__EXERCISE OBJECTIVE__: Before copying, set the images aside; then transcribe every entry below exactly.

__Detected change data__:
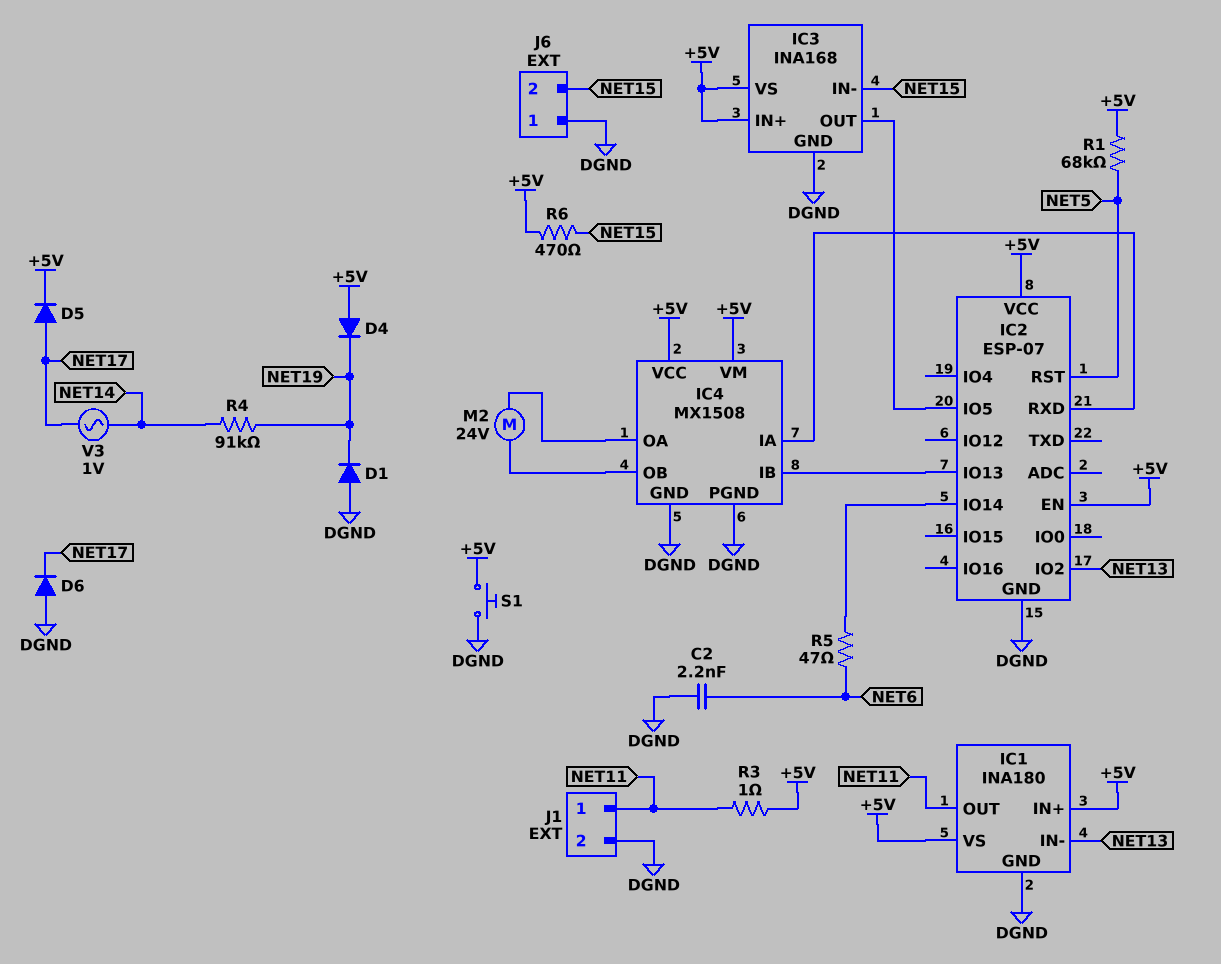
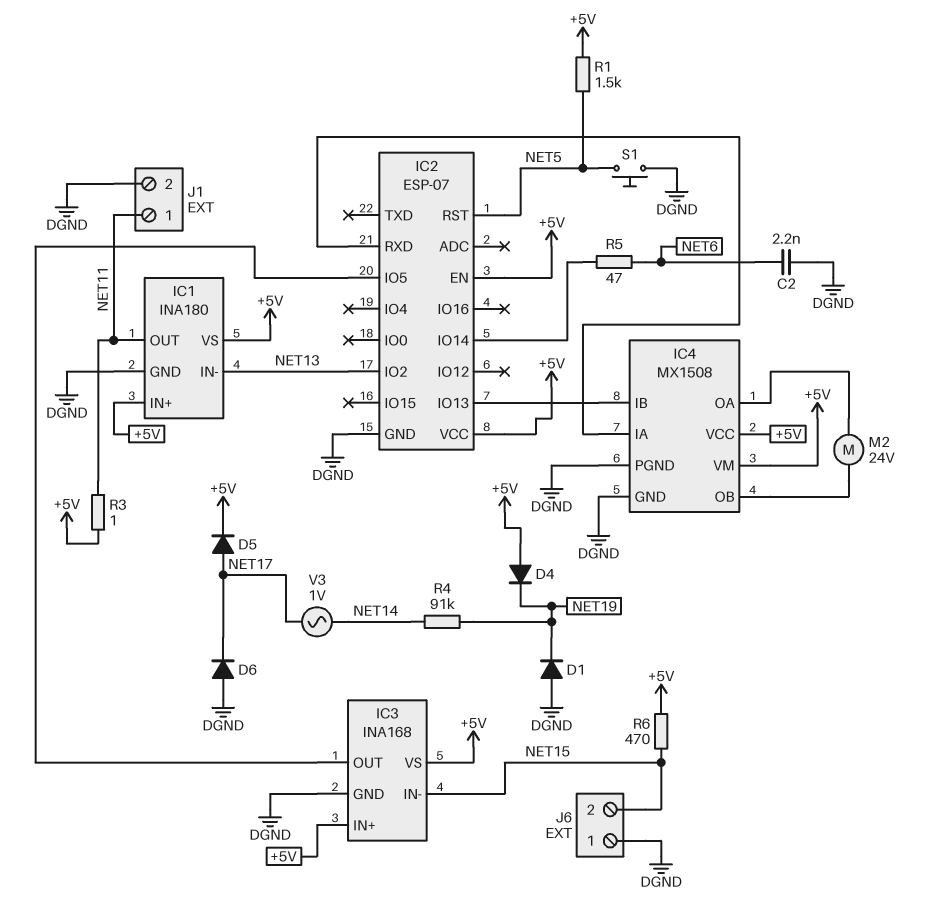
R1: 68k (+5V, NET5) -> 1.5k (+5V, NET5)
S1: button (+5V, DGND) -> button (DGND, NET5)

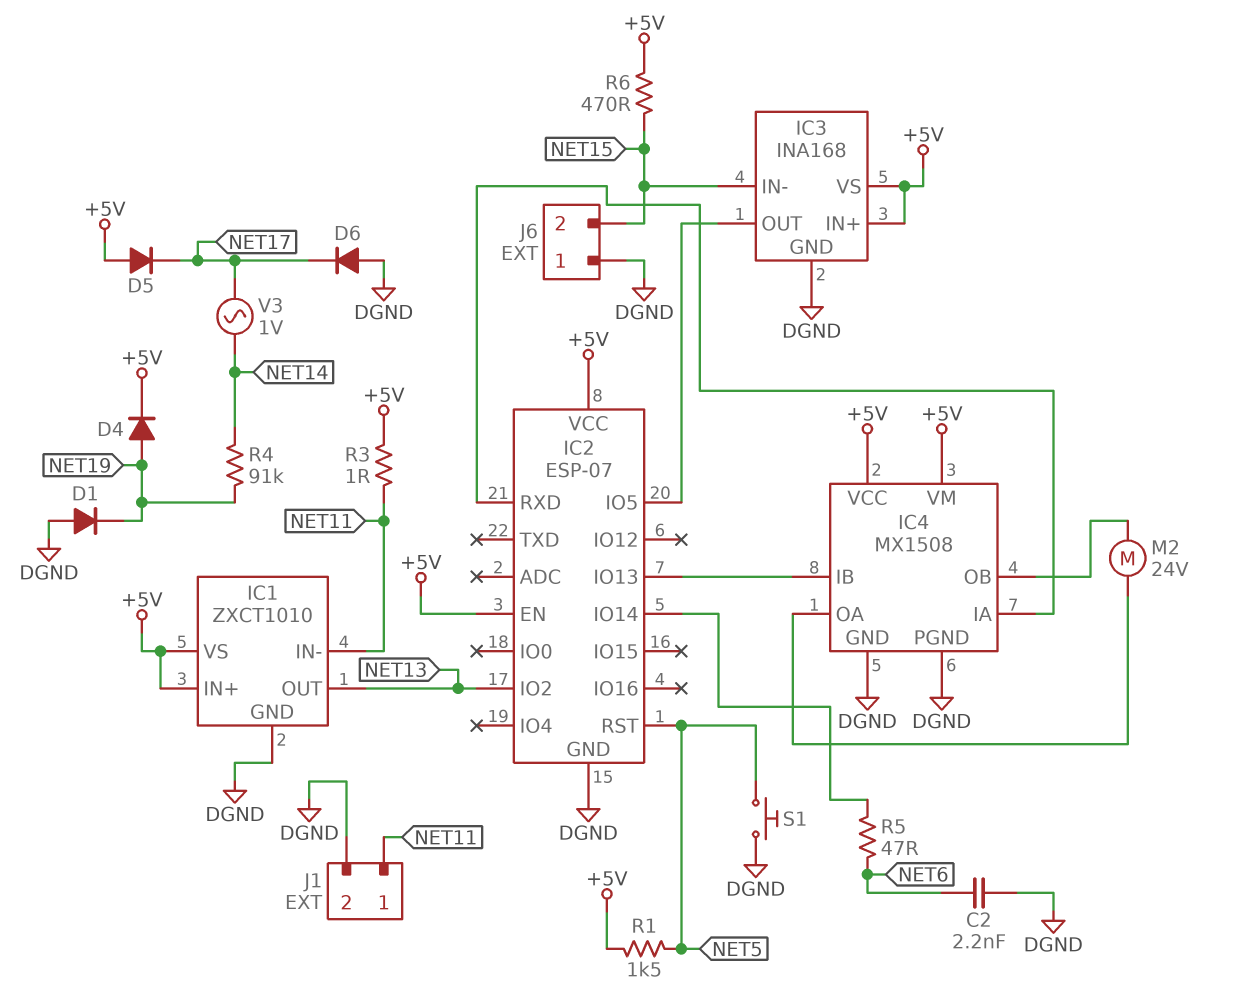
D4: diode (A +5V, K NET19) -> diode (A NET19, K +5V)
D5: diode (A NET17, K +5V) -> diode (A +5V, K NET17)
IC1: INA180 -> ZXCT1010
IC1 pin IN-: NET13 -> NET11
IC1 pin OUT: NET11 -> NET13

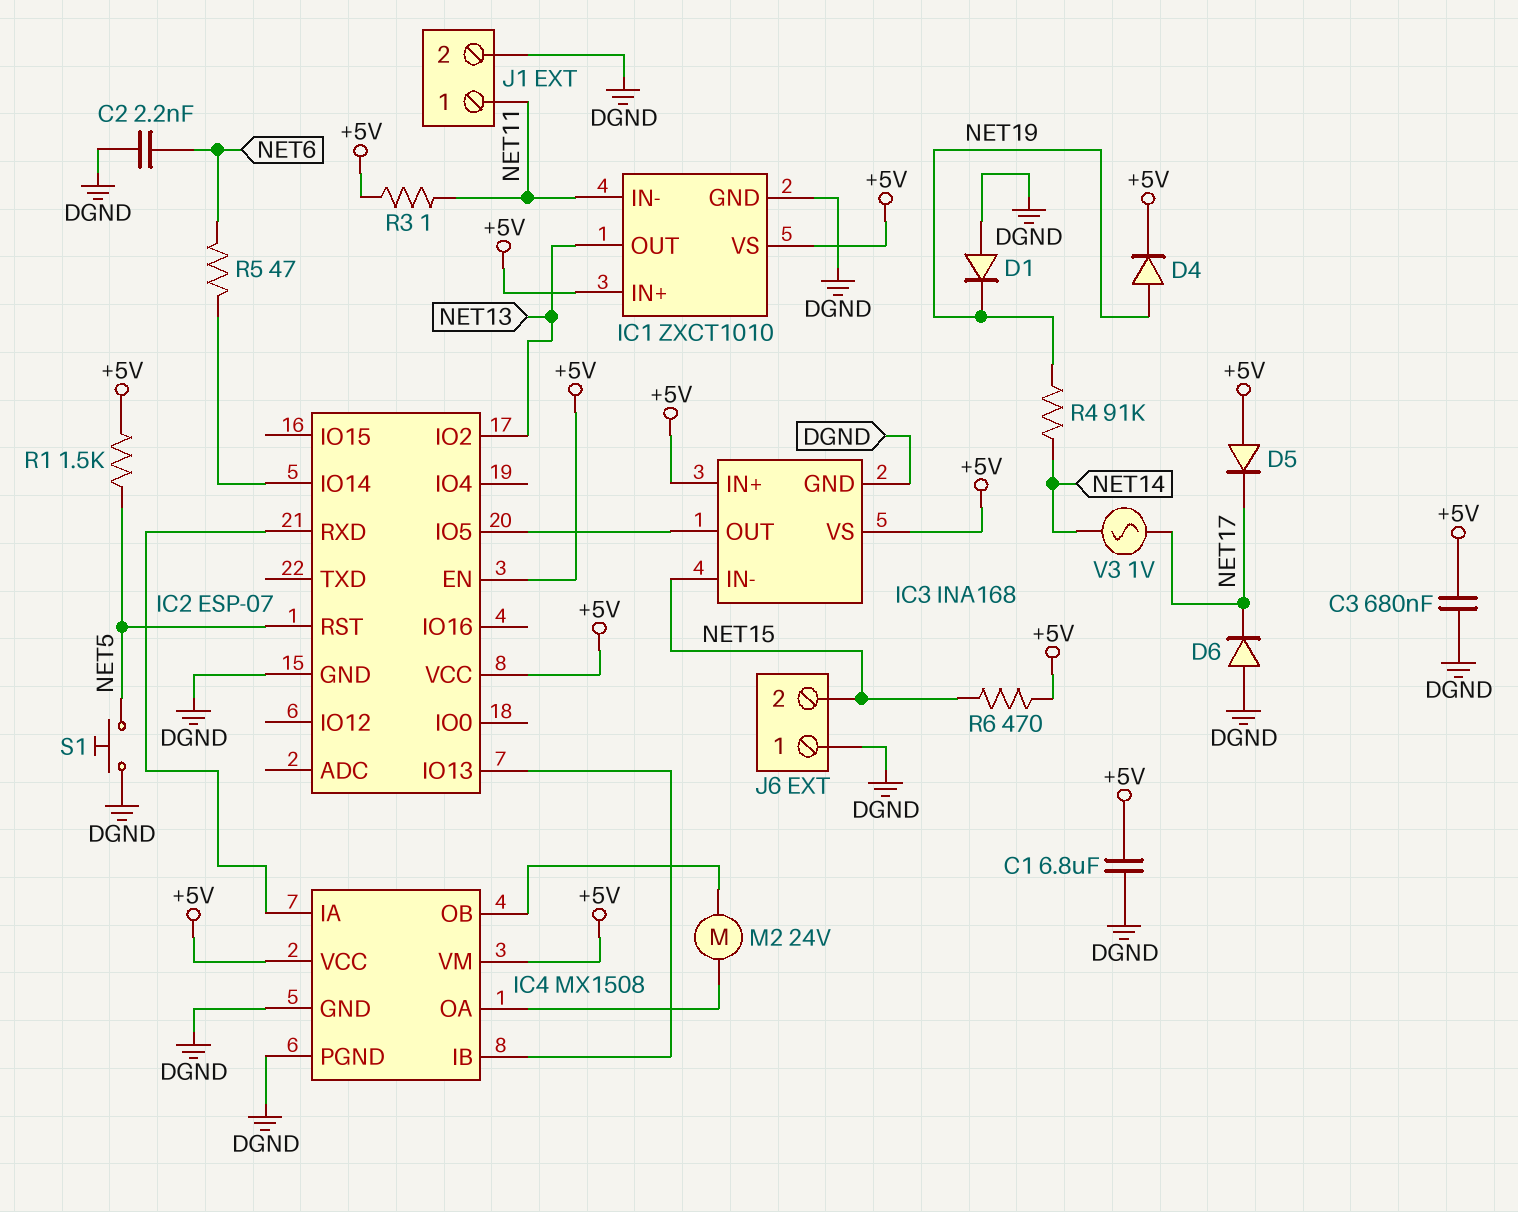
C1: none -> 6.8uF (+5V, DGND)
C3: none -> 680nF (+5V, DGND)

__ANSWER FOR THIS EXERCISE__:
R1: 68k (+5V, NET5) -> 1.5k (+5V, NET5)
S1: button (+5V, DGND) -> button (DGND, NET5)

D4: diode (A +5V, K NET19) -> diode (A NET19, K +5V)
D5: diode (A NET17, K +5V) -> diode (A +5V, K NET17)
IC1: INA180 -> ZXCT1010
IC1 pin IN-: NET13 -> NET11
IC1 pin OUT: NET11 -> NET13

C1: none -> 6.8uF (+5V, DGND)
C3: none -> 680nF (+5V, DGND)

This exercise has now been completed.